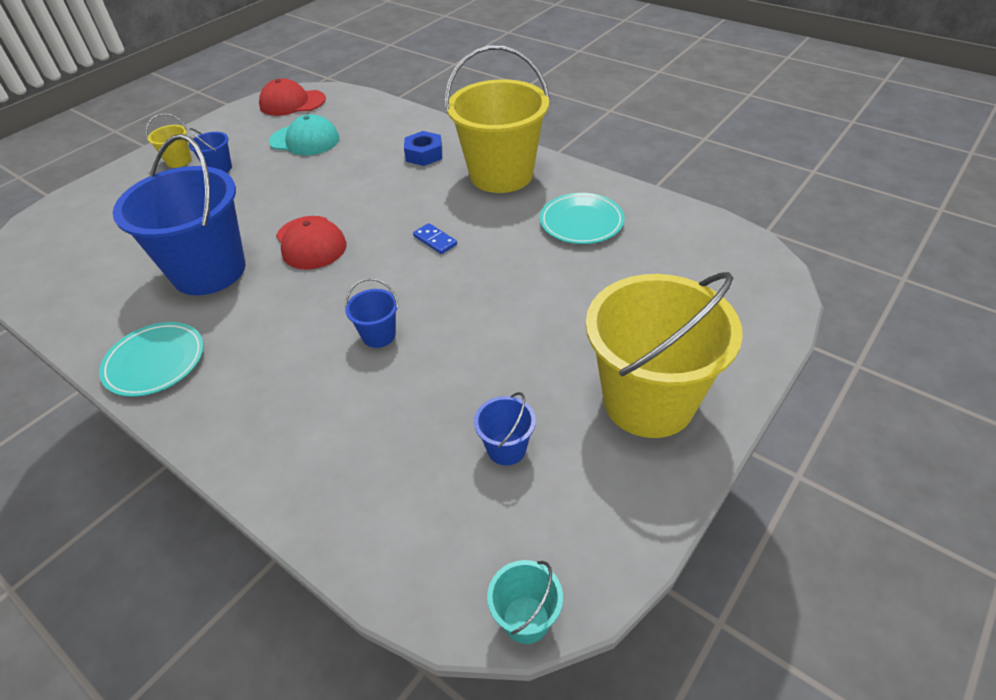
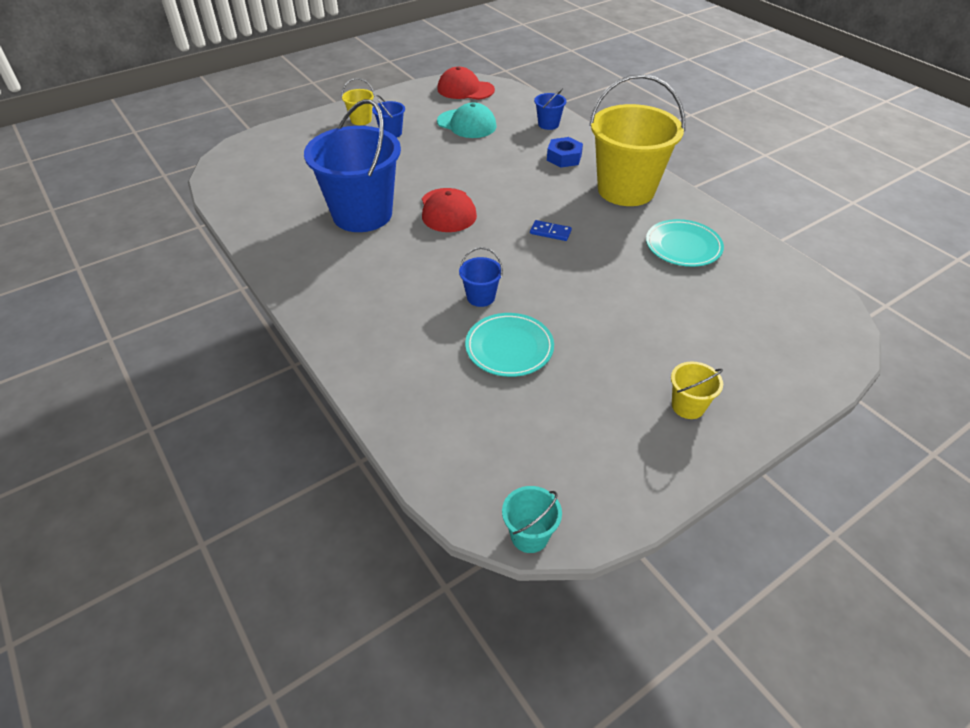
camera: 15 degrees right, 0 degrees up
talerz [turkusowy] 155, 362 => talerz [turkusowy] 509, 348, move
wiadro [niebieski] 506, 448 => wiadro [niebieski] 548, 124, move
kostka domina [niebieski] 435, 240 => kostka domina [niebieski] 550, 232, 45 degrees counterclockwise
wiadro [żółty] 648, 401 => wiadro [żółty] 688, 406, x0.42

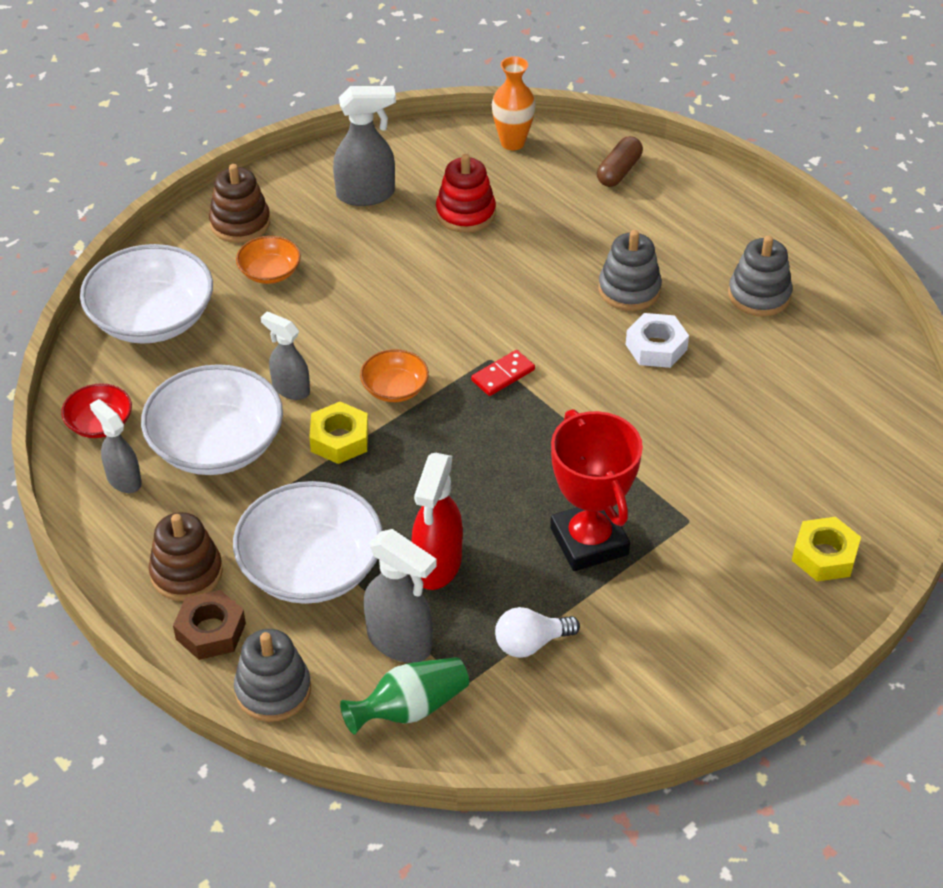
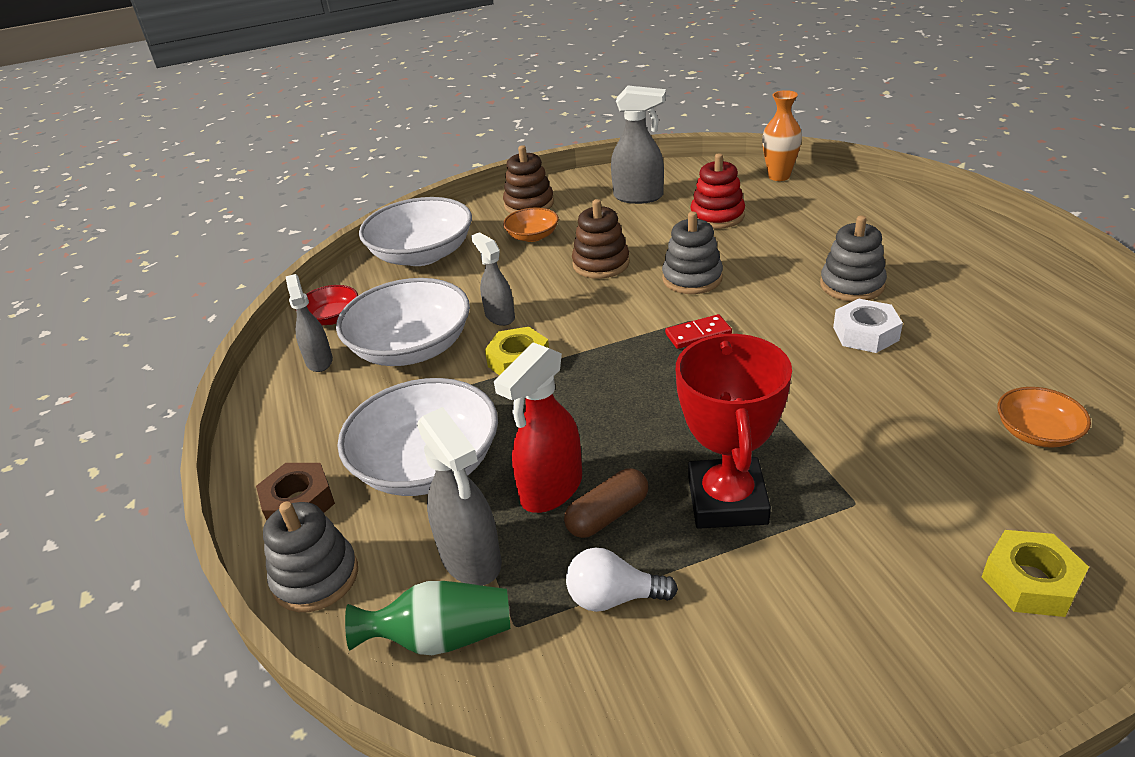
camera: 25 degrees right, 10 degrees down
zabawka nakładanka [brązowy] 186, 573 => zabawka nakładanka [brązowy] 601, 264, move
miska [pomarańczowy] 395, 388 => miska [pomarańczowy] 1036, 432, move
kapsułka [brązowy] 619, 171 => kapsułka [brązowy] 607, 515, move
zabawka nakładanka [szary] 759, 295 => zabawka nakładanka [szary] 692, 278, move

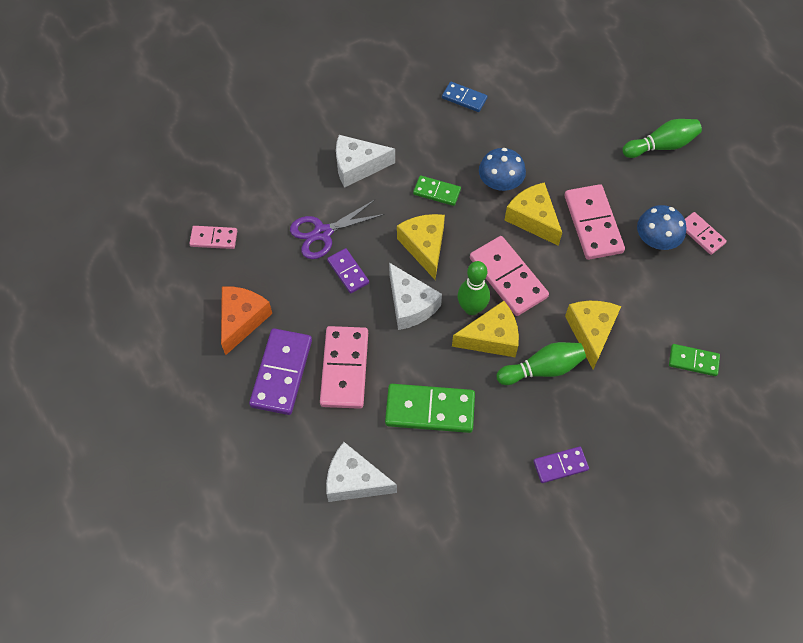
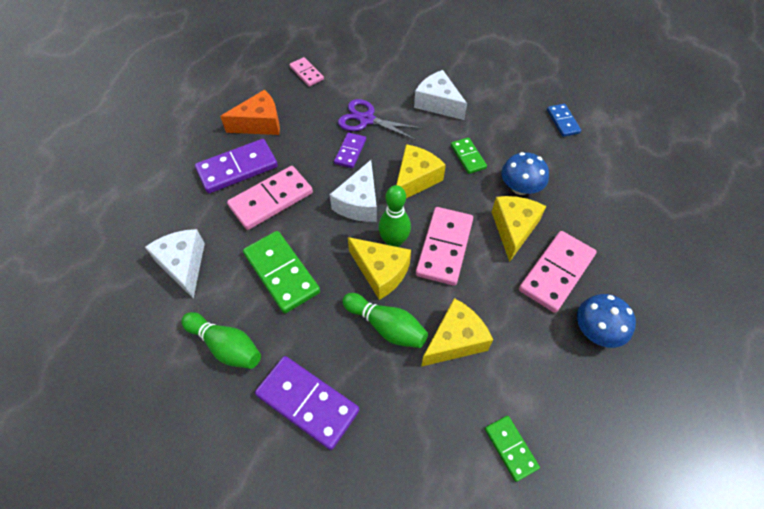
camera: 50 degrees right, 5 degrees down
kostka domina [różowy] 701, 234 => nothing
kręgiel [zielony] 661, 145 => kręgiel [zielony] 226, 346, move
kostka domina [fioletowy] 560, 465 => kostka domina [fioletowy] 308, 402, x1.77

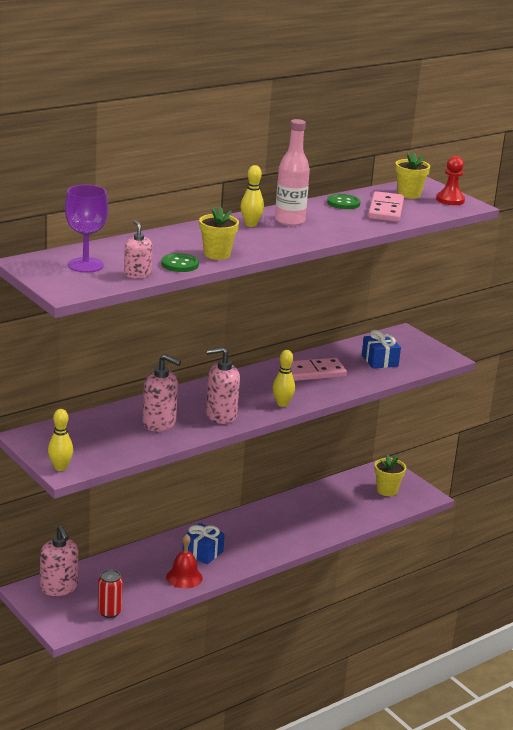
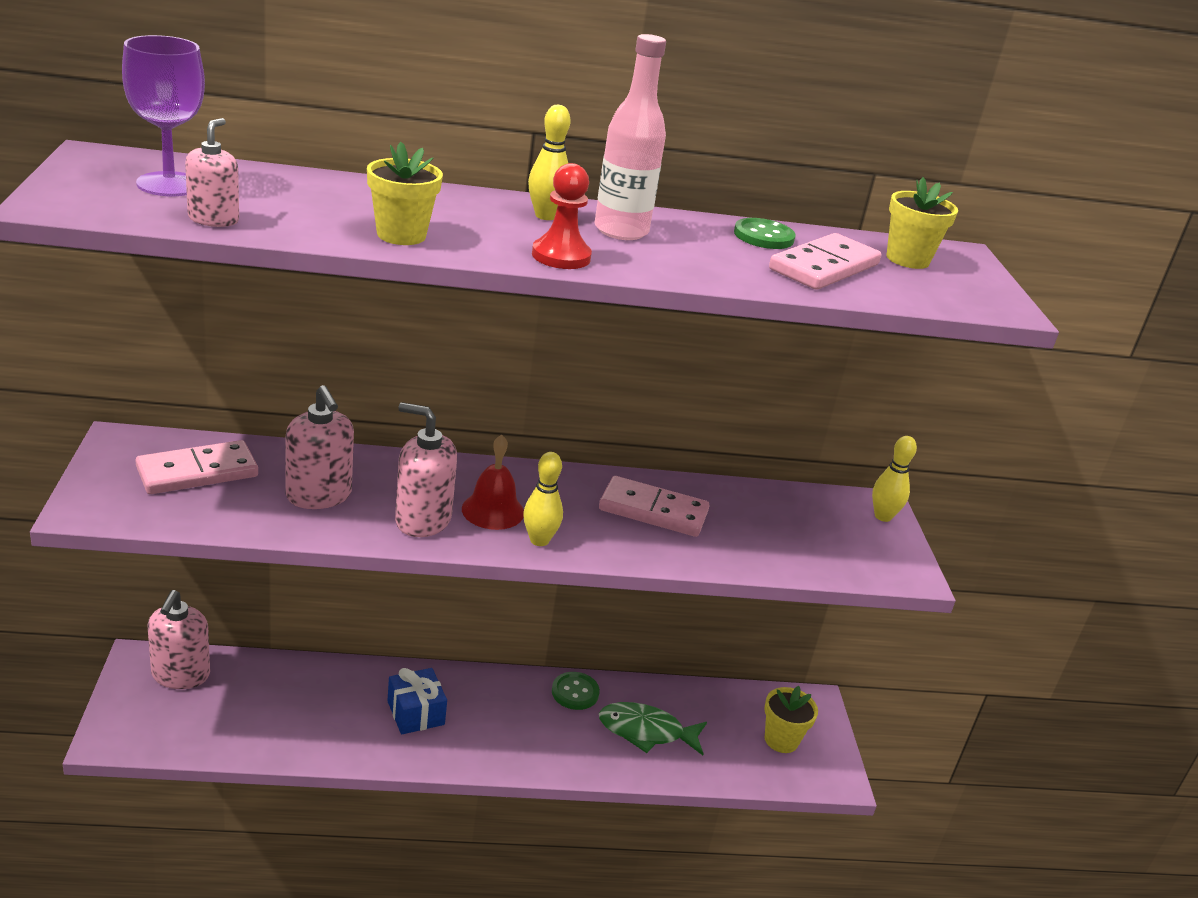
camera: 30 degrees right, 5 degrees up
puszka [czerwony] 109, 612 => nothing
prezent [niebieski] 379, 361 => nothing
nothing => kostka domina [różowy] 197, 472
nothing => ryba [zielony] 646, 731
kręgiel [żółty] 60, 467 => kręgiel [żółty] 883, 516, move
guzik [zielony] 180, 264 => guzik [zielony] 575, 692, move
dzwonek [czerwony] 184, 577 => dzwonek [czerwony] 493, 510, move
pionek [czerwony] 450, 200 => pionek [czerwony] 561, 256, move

**Task requirements**: Leave out the pictures and print each record exactly as it stands.

**Response to this exercise**:
camera: 15 degrees right, 0 degrees up
talerz [turkusowy] 155, 362 => talerz [turkusowy] 509, 348, move
wiadro [niebieski] 506, 448 => wiadro [niebieski] 548, 124, move
kostka domina [niebieski] 435, 240 => kostka domina [niebieski] 550, 232, 45 degrees counterclockwise
wiadro [żółty] 648, 401 => wiadro [żółty] 688, 406, x0.42

camera: 25 degrees right, 10 degrees down
zabawka nakładanka [brązowy] 186, 573 => zabawka nakładanka [brązowy] 601, 264, move
miska [pomarańczowy] 395, 388 => miska [pomarańczowy] 1036, 432, move
kapsułka [brązowy] 619, 171 => kapsułka [brązowy] 607, 515, move
zabawka nakładanka [szary] 759, 295 => zabawka nakładanka [szary] 692, 278, move

camera: 50 degrees right, 5 degrees down
kostka domina [różowy] 701, 234 => nothing
kręgiel [zielony] 661, 145 => kręgiel [zielony] 226, 346, move
kostka domina [fioletowy] 560, 465 => kostka domina [fioletowy] 308, 402, x1.77

camera: 30 degrees right, 5 degrees up
puszka [czerwony] 109, 612 => nothing
prezent [niebieski] 379, 361 => nothing
nothing => kostka domina [różowy] 197, 472
nothing => ryba [zielony] 646, 731
kręgiel [żółty] 60, 467 => kręgiel [żółty] 883, 516, move
guzik [zielony] 180, 264 => guzik [zielony] 575, 692, move
dzwonek [czerwony] 184, 577 => dzwonek [czerwony] 493, 510, move
pionek [czerwony] 450, 200 => pionek [czerwony] 561, 256, move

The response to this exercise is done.